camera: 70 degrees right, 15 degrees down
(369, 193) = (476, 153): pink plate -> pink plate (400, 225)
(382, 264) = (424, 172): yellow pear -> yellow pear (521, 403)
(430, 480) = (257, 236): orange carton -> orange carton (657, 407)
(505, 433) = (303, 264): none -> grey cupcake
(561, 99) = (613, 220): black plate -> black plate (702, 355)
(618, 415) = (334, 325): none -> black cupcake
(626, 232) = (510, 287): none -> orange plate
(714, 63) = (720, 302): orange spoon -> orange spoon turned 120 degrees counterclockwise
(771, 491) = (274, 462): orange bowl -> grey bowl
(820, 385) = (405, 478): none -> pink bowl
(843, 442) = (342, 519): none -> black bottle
########################################
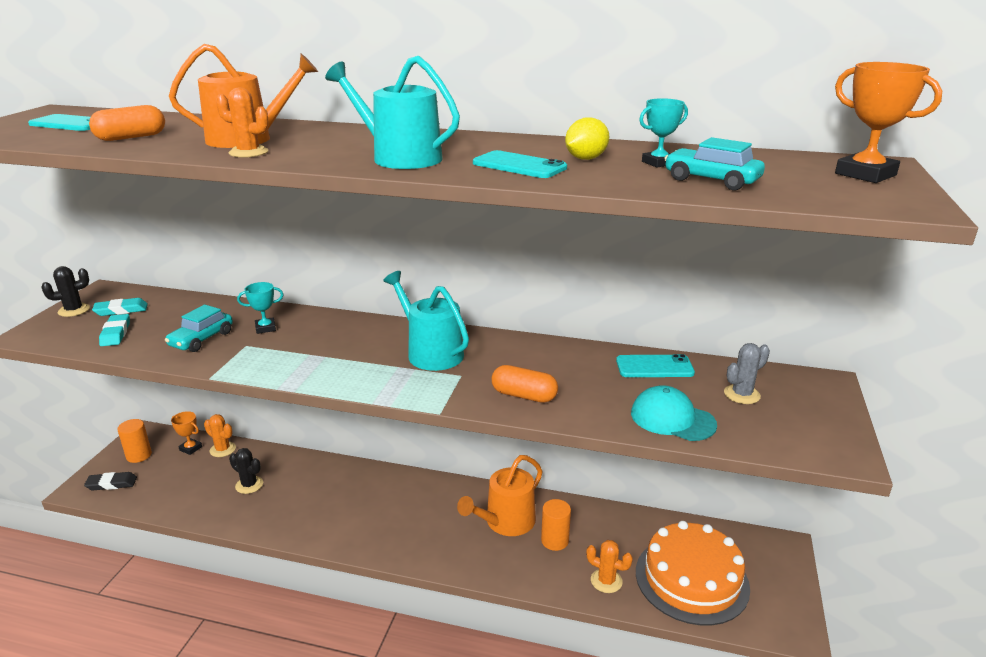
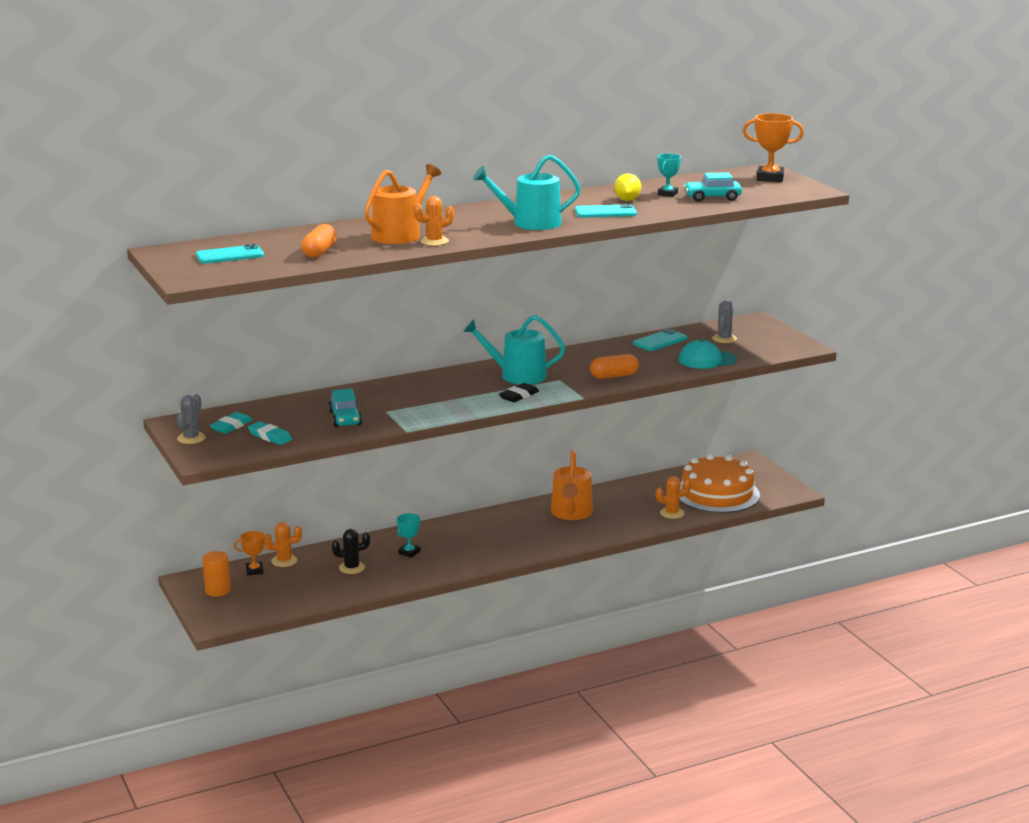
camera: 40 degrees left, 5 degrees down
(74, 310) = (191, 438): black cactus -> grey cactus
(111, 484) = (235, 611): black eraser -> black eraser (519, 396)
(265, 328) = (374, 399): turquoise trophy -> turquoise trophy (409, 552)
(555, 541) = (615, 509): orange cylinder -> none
########################################
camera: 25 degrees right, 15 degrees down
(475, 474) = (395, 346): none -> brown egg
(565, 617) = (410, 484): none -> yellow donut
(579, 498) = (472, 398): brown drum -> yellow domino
########################################
*TASK REQUIREMENTS*.
Taking the entries above, write out exactly the lines starting with the line containing "(111, 484) = (235, 611): black" and going on through the line containing "(555, 541) = (615, 509): orange", both included, and nothing else.

*OUTPUT FOR THIS EXERCISE*.
(111, 484) = (235, 611): black eraser -> black eraser (519, 396)
(265, 328) = (374, 399): turquoise trophy -> turquoise trophy (409, 552)
(555, 541) = (615, 509): orange cylinder -> none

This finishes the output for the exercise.